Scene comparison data
--- START ---

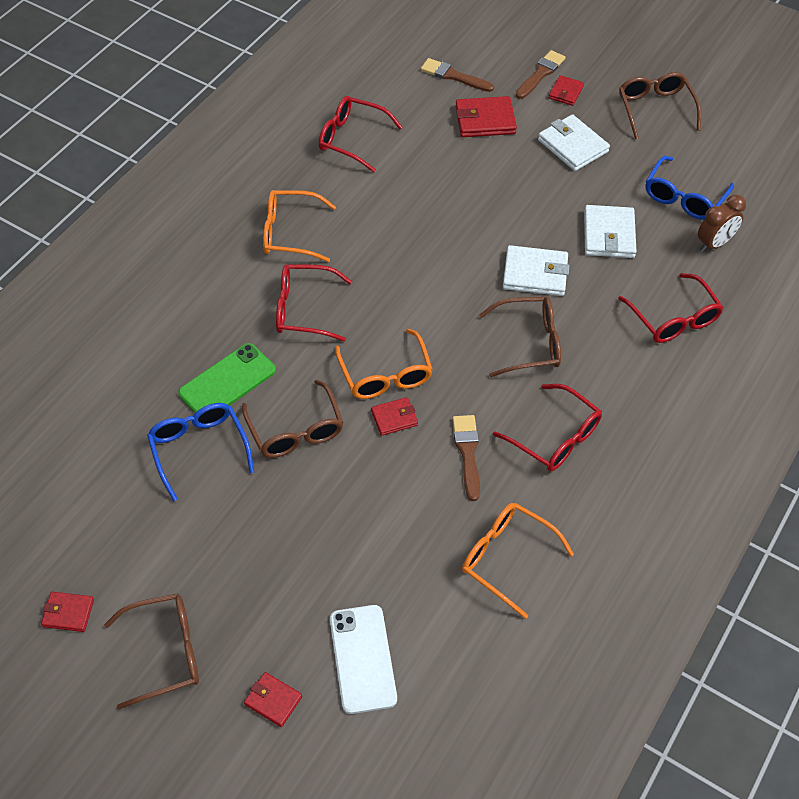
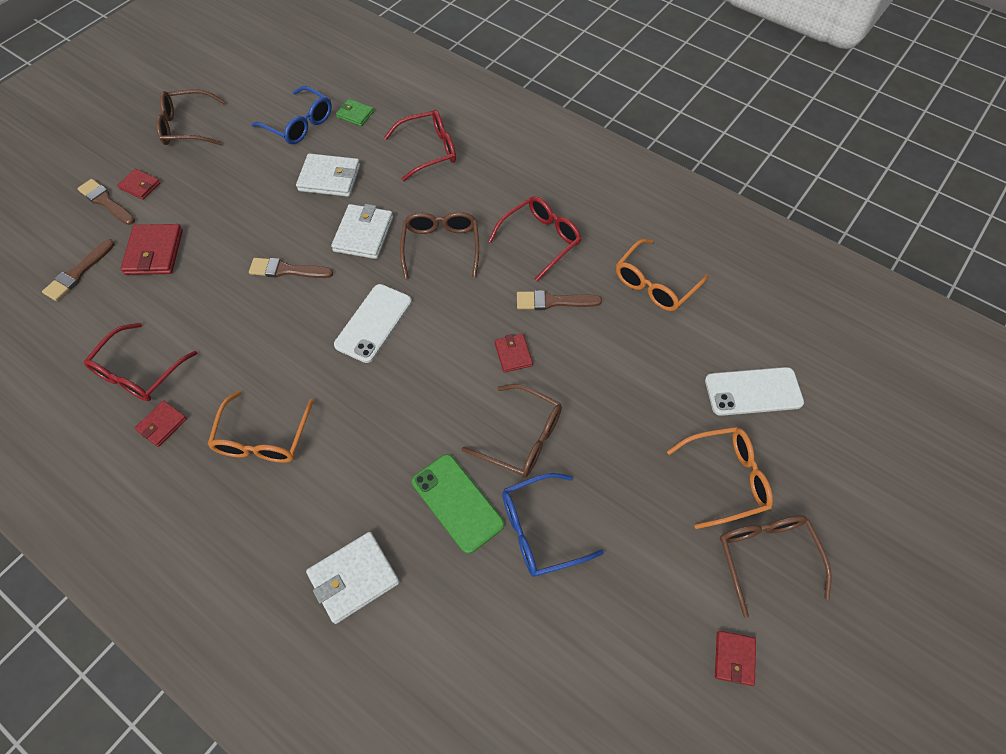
camera: 85 degrees left, 5 degrees up
(273, 700) = (799, 462): red wallet -> red wallet (162, 424)
(296, 430) = (522, 438): brown glasses -> brown glasses turned 45 degrees clockwise
(303, 309) = (372, 427): red glasses -> none
(385, 375) = (464, 358): orange glasses -> orange glasses (726, 479)
(421, 296) = (373, 323): none -> white phone
(478, 219) = (286, 270): none -> brown brush
(573, 146) = (213, 189): white wallet -> white wallet (353, 578)
(714, 243) = (355, 114): brown clock -> green wallet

--- END ---

From the first line of the records down through the line containing "(421, 296) = (373, 323): none -> white phone", transcribe exactly those lines and no others, both ends kept, pictures dropped.

camera: 85 degrees left, 5 degrees up
(273, 700) = (799, 462): red wallet -> red wallet (162, 424)
(296, 430) = (522, 438): brown glasses -> brown glasses turned 45 degrees clockwise
(303, 309) = (372, 427): red glasses -> none
(385, 375) = (464, 358): orange glasses -> orange glasses (726, 479)
(421, 296) = (373, 323): none -> white phone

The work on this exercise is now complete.